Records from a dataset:
** begin **

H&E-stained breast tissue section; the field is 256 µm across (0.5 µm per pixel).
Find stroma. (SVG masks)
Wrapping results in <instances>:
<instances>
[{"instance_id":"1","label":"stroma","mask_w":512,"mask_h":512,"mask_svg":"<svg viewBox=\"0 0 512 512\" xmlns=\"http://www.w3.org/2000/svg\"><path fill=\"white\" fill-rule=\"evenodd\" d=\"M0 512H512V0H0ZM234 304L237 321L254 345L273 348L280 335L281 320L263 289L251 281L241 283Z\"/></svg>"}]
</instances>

** end **

[Task to carry out]: Restate every entry word for word.

[Completed task]:
H&E-stained breast tissue section; the field is 256 µm across (0.5 µm per pixel).
Find stroma. (SVG masks)
Wrapping results in <instances>:
<instances>
[{"instance_id":"1","label":"stroma","mask_w":512,"mask_h":512,"mask_svg":"<svg viewBox=\"0 0 512 512\" xmlns=\"http://www.w3.org/2000/svg\"><path fill=\"white\" fill-rule=\"evenodd\" d=\"M0 512H512V0H0ZM234 304L237 321L254 345L273 348L280 335L281 320L263 289L251 281L241 283Z\"/></svg>"}]
</instances>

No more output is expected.